» **ASSIGNMENT**
Among the lines below, a stretch begins at the one with "The camera went 55" and ends at the one with "The okulary/fioletowy at [762". Repeat that stretch exactly, ends included.

» **EXERCISE MATERIAL**
+++++
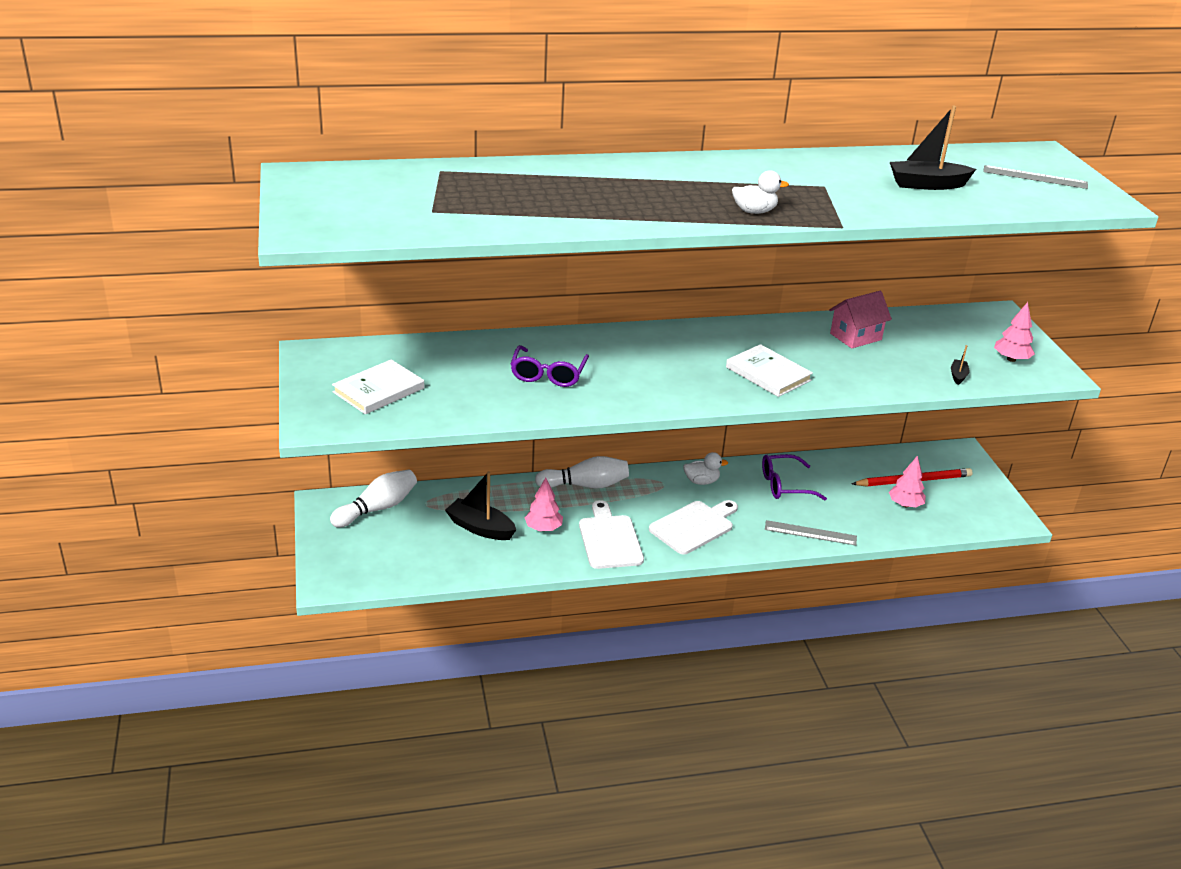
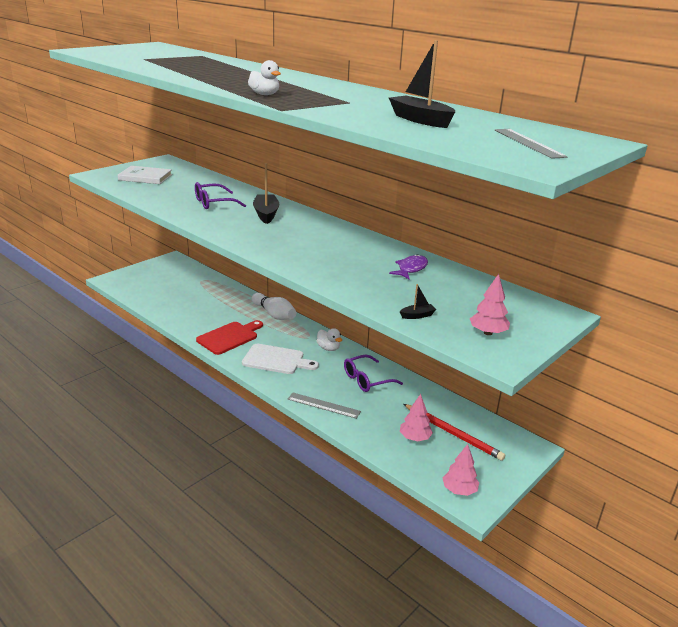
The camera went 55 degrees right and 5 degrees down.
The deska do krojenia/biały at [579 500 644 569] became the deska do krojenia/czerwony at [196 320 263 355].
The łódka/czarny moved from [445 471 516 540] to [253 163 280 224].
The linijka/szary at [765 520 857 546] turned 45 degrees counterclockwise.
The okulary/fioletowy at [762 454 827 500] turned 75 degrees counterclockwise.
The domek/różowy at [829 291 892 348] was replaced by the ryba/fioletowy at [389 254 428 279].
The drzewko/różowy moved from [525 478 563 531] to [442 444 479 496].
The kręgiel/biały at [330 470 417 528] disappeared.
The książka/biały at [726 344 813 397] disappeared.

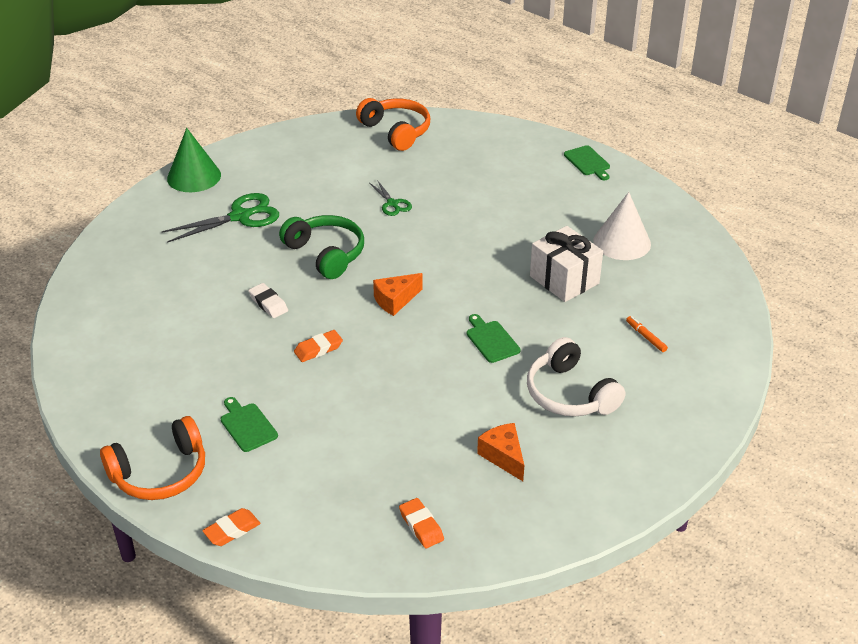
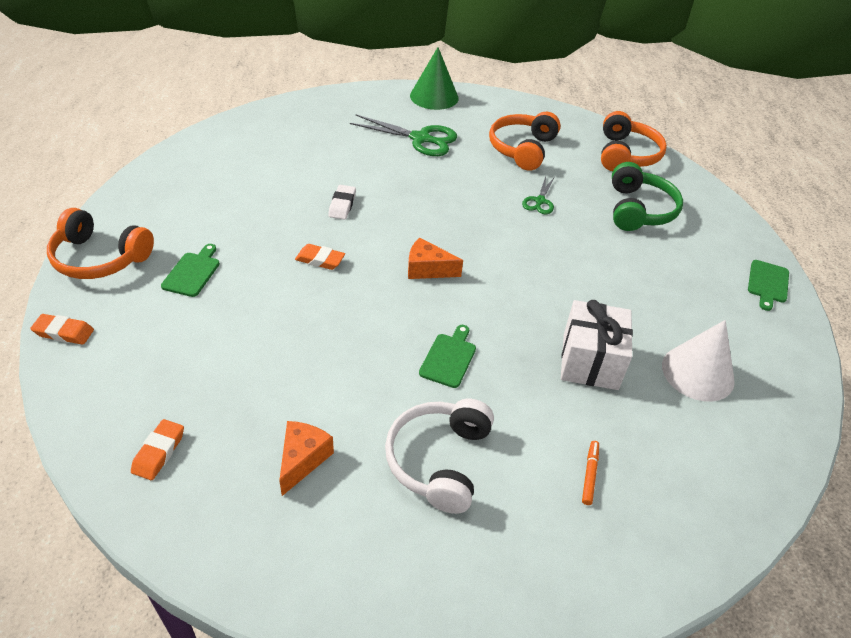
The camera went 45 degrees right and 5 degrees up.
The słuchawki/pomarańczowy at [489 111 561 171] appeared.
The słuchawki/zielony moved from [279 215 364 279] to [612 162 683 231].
+++++
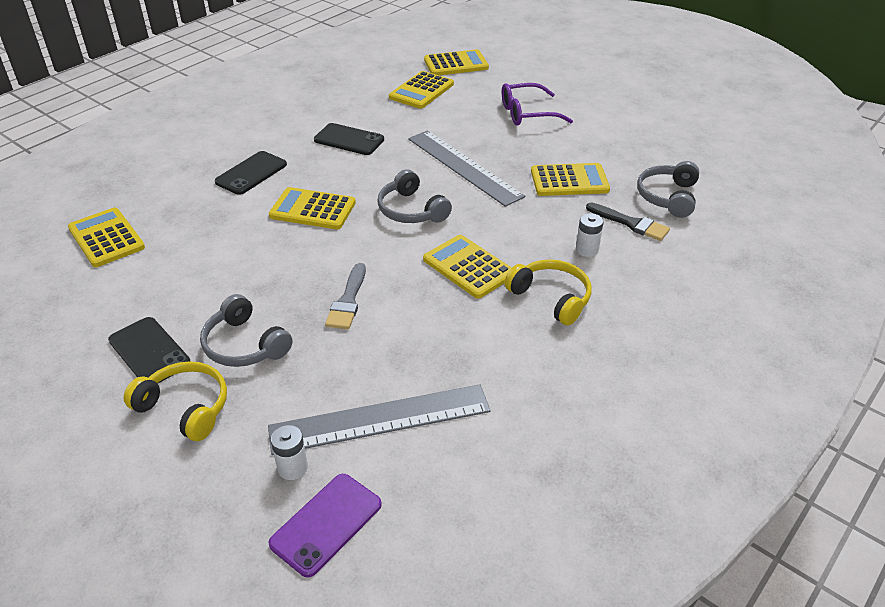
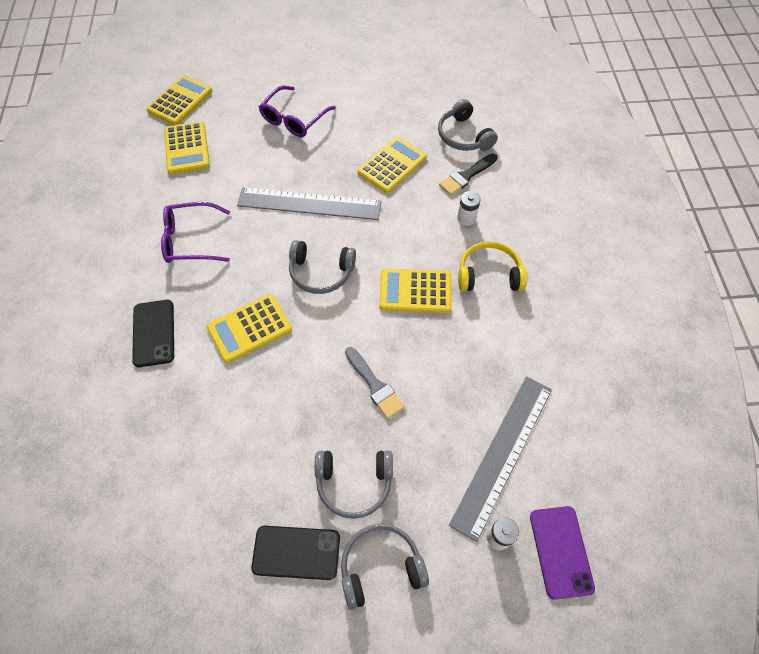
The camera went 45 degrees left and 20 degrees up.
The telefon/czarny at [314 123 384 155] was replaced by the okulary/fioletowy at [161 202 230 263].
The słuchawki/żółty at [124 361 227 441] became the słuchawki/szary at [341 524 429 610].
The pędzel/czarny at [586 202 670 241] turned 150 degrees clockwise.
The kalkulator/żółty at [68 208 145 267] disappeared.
+++++
» **YOUR RESPONSE**
The camera went 55 degrees right and 5 degrees down.
The deska do krojenia/biały at [579 500 644 569] became the deska do krojenia/czerwony at [196 320 263 355].
The łódka/czarny moved from [445 471 516 540] to [253 163 280 224].
The linijka/szary at [765 520 857 546] turned 45 degrees counterclockwise.
The okulary/fioletowy at [762 454 827 500] turned 75 degrees counterclockwise.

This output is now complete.